> _The data_
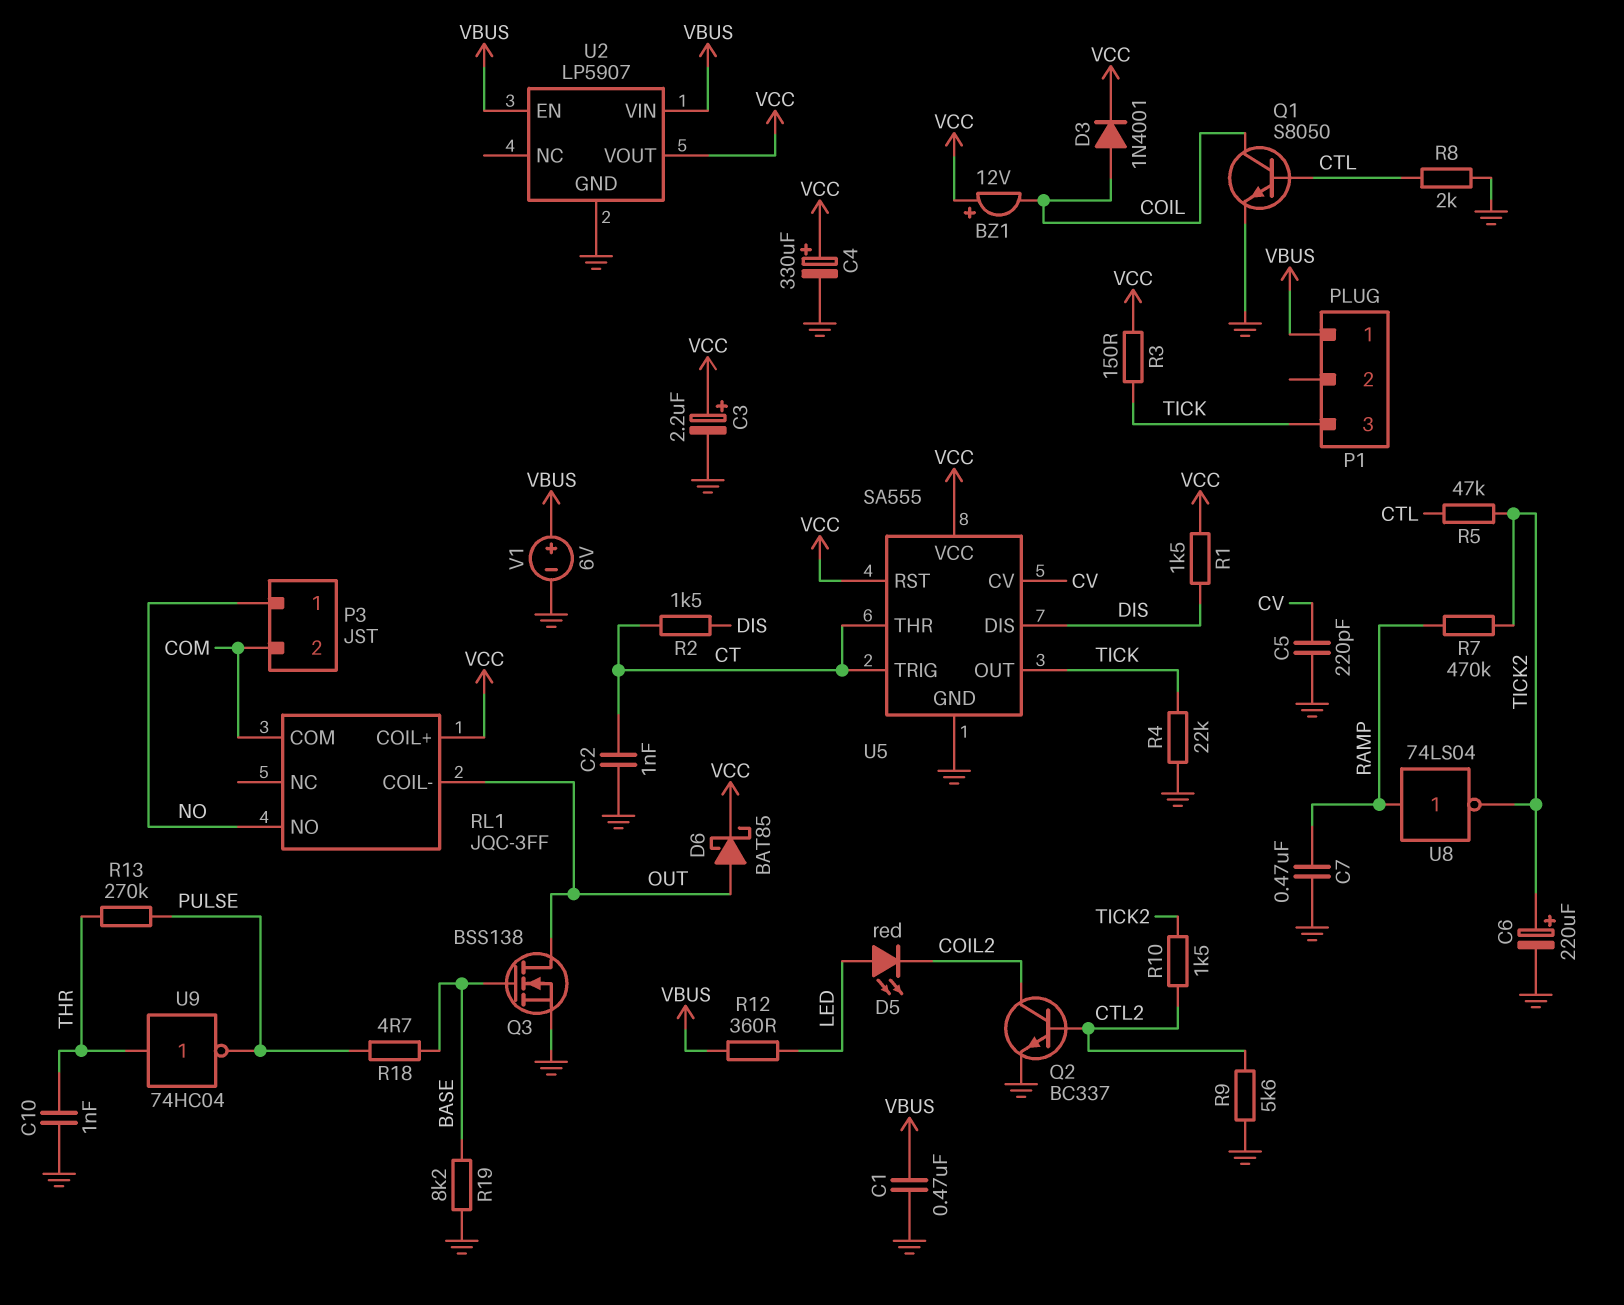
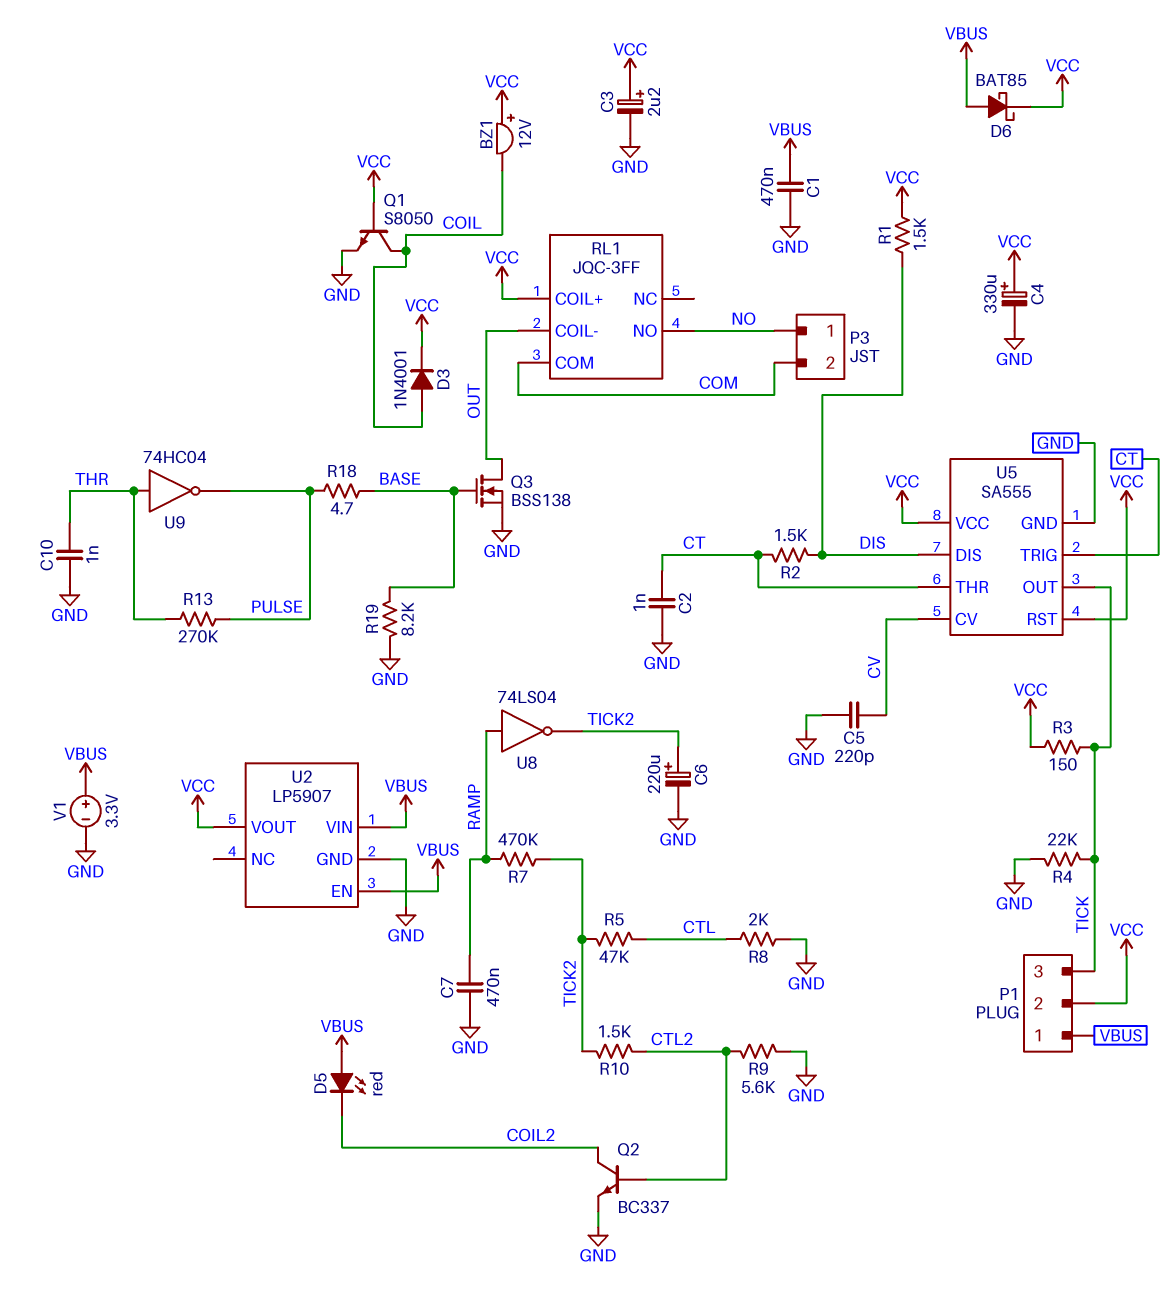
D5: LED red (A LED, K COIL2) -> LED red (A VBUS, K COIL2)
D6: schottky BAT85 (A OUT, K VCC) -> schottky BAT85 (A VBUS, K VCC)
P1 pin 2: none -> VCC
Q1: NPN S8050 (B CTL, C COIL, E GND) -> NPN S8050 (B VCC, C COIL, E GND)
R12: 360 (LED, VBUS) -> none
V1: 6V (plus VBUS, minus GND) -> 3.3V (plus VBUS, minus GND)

==

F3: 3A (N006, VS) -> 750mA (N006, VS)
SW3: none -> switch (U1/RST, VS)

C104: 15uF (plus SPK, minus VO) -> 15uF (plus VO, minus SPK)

> _Assignment_
Return only the lines between the one holding "D5: LED red" and the one holding "V1: 6V (plus", inclusive, exactly as they appear above.

> _Solution for this problem_
D5: LED red (A LED, K COIL2) -> LED red (A VBUS, K COIL2)
D6: schottky BAT85 (A OUT, K VCC) -> schottky BAT85 (A VBUS, K VCC)
P1 pin 2: none -> VCC
Q1: NPN S8050 (B CTL, C COIL, E GND) -> NPN S8050 (B VCC, C COIL, E GND)
R12: 360 (LED, VBUS) -> none
V1: 6V (plus VBUS, minus GND) -> 3.3V (plus VBUS, minus GND)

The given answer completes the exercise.